(Scene edit records)
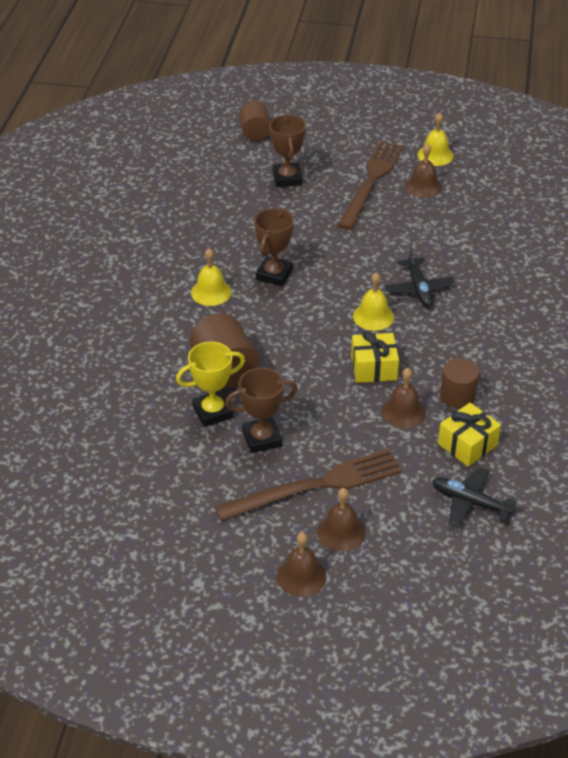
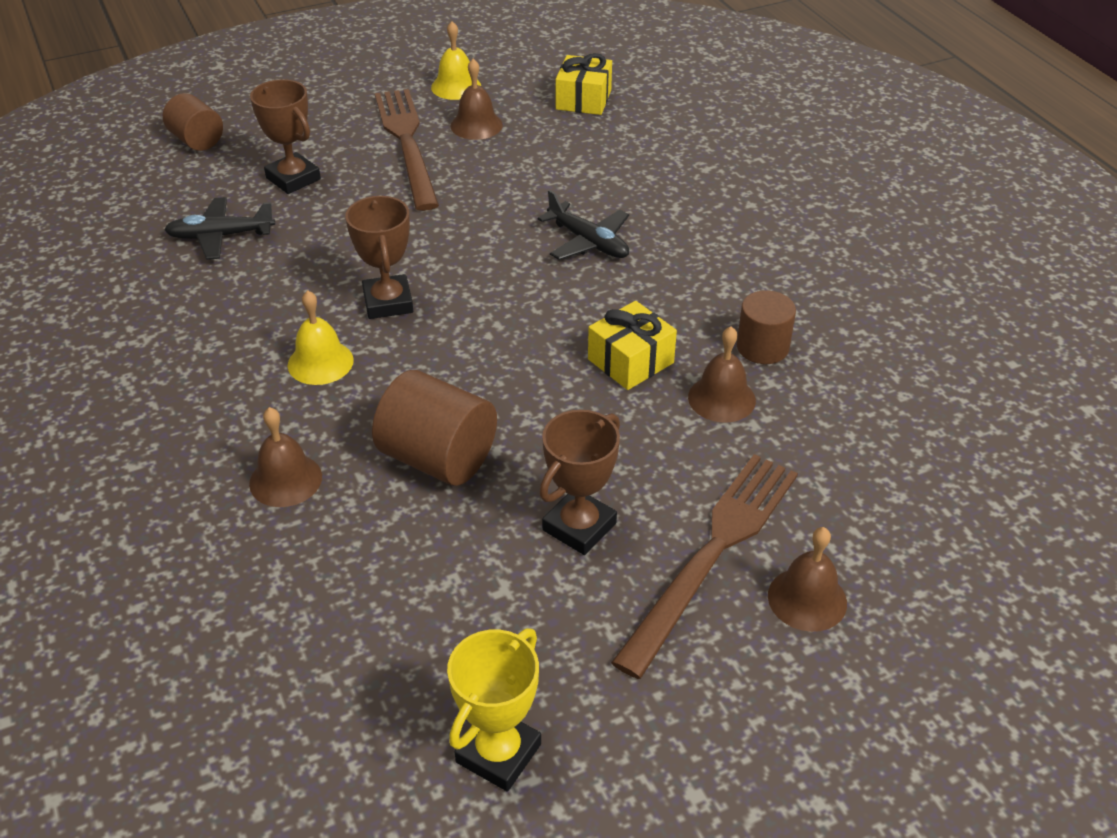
camera: 35 degrees left, 0 degrees up
(213, 412) = (476, 525): yellow trophy -> yellow trophy (498, 753)
(301, 576) = (821, 694): brown bell -> brown bell (285, 480)
(373, 316) = (567, 298): yellow bell -> none
(467, 444) = (834, 400): yellow gift -> yellow gift (583, 100)
(470, 502) = (912, 471): black plane -> black plane (220, 236)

_Problem to solve:_ Your output should be the lines from the one with "(213, 412) = (476, 525): yellow" through the end of the records above, copied exactly.

_Answer space:_
(213, 412) = (476, 525): yellow trophy -> yellow trophy (498, 753)
(301, 576) = (821, 694): brown bell -> brown bell (285, 480)
(373, 316) = (567, 298): yellow bell -> none
(467, 444) = (834, 400): yellow gift -> yellow gift (583, 100)
(470, 502) = (912, 471): black plane -> black plane (220, 236)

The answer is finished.